(Records from a dataset)
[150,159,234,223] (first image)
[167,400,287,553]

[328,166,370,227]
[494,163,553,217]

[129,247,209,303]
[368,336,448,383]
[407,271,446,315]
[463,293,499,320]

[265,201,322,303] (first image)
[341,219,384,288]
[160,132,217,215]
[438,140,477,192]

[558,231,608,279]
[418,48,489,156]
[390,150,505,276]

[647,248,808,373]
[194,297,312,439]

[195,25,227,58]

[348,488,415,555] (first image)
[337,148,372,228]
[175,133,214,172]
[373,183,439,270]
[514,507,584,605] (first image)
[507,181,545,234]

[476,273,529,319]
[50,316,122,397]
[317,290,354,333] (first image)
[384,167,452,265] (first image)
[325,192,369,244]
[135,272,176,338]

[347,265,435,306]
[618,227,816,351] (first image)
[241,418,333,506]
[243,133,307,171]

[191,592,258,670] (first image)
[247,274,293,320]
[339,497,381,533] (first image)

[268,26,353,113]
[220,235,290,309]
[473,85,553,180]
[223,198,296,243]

→ **Problem details**
From the entries above, copy every line containing the word "first".

→ **Task result**
[150,159,234,223] (first image)
[265,201,322,303] (first image)
[348,488,415,555] (first image)
[514,507,584,605] (first image)
[317,290,354,333] (first image)
[384,167,452,265] (first image)
[618,227,816,351] (first image)
[191,592,258,670] (first image)
[339,497,381,533] (first image)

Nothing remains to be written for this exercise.